[Object change listings]

——

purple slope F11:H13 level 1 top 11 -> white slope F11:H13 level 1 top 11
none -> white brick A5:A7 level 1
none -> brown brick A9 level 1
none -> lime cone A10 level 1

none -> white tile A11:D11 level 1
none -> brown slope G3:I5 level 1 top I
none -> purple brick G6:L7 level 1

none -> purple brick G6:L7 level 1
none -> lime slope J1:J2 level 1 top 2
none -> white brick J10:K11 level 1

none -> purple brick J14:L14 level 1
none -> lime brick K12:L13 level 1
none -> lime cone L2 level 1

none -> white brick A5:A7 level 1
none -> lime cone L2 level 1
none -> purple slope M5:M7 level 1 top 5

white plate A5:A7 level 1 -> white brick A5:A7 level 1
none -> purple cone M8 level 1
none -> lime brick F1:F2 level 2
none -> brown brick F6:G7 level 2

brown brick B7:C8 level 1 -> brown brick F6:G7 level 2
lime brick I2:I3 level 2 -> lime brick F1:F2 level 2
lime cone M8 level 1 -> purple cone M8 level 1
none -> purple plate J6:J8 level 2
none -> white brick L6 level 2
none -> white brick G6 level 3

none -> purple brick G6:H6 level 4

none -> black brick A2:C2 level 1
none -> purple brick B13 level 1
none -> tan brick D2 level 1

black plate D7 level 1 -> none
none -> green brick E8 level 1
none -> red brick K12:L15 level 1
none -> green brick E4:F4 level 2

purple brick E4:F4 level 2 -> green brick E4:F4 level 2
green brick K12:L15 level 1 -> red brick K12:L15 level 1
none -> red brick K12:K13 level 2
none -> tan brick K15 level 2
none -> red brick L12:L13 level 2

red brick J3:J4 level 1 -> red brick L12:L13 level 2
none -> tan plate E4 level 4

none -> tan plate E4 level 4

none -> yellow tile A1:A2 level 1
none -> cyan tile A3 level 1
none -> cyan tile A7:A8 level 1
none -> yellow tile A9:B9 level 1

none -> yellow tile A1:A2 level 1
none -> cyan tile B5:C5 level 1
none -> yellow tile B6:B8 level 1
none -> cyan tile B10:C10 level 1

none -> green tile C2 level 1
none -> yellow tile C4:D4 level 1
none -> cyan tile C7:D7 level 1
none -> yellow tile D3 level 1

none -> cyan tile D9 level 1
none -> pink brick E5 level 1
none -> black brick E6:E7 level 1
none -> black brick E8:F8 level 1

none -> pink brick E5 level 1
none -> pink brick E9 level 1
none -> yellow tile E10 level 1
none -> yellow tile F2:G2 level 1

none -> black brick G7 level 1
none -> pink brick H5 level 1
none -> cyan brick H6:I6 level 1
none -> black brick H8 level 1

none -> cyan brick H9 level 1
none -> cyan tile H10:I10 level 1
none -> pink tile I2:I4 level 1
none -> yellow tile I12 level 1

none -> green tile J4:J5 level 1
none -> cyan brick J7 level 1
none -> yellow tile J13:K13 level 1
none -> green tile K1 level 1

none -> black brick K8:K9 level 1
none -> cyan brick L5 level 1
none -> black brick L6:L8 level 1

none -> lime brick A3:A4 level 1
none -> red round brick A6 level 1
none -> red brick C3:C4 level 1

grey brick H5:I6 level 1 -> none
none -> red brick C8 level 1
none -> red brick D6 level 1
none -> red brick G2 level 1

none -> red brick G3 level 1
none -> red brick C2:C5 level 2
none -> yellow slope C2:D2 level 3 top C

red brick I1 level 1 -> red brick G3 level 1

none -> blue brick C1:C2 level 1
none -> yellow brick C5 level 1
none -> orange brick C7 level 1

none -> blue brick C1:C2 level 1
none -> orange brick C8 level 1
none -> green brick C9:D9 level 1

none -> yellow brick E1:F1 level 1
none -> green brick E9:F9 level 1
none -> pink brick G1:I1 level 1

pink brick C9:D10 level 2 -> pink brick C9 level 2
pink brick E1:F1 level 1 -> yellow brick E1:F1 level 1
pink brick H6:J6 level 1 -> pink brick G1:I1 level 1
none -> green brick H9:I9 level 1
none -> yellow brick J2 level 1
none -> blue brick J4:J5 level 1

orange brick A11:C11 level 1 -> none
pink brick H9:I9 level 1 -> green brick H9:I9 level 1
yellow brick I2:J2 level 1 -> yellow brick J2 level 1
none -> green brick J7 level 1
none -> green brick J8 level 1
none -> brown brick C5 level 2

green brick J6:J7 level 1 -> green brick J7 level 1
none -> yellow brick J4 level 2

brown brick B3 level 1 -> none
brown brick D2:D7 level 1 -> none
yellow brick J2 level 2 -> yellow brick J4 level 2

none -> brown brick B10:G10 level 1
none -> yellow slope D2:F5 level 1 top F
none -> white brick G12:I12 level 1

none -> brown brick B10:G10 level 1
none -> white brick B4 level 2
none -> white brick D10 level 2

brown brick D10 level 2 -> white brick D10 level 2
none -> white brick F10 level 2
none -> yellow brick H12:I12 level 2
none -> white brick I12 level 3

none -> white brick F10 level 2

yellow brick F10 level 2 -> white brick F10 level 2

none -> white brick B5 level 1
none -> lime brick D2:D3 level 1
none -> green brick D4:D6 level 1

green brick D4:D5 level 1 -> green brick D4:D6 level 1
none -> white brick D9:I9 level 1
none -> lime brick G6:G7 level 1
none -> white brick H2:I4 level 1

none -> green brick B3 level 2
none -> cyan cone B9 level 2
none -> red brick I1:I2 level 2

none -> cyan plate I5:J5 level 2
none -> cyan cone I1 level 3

——

**Exercise:** Could you quote, exactly as they appear, the line containing "none -> yellow brick C5 level 1" and every line after it to the end of the records above?

**Written reply:**
none -> yellow brick C5 level 1
none -> orange brick C7 level 1

none -> blue brick C1:C2 level 1
none -> orange brick C8 level 1
none -> green brick C9:D9 level 1

none -> yellow brick E1:F1 level 1
none -> green brick E9:F9 level 1
none -> pink brick G1:I1 level 1

pink brick C9:D10 level 2 -> pink brick C9 level 2
pink brick E1:F1 level 1 -> yellow brick E1:F1 level 1
pink brick H6:J6 level 1 -> pink brick G1:I1 level 1
none -> green brick H9:I9 level 1
none -> yellow brick J2 level 1
none -> blue brick J4:J5 level 1

orange brick A11:C11 level 1 -> none
pink brick H9:I9 level 1 -> green brick H9:I9 level 1
yellow brick I2:J2 level 1 -> yellow brick J2 level 1
none -> green brick J7 level 1
none -> green brick J8 level 1
none -> brown brick C5 level 2

green brick J6:J7 level 1 -> green brick J7 level 1
none -> yellow brick J4 level 2

brown brick B3 level 1 -> none
brown brick D2:D7 level 1 -> none
yellow brick J2 level 2 -> yellow brick J4 level 2

none -> brown brick B10:G10 level 1
none -> yellow slope D2:F5 level 1 top F
none -> white brick G12:I12 level 1

none -> brown brick B10:G10 level 1
none -> white brick B4 level 2
none -> white brick D10 level 2

brown brick D10 level 2 -> white brick D10 level 2
none -> white brick F10 level 2
none -> yellow brick H12:I12 level 2
none -> white brick I12 level 3

none -> white brick F10 level 2

yellow brick F10 level 2 -> white brick F10 level 2

none -> white brick B5 level 1
none -> lime brick D2:D3 level 1
none -> green brick D4:D6 level 1

green brick D4:D5 level 1 -> green brick D4:D6 level 1
none -> white brick D9:I9 level 1
none -> lime brick G6:G7 level 1
none -> white brick H2:I4 level 1

none -> green brick B3 level 2
none -> cyan cone B9 level 2
none -> red brick I1:I2 level 2

none -> cyan plate I5:J5 level 2
none -> cyan cone I1 level 3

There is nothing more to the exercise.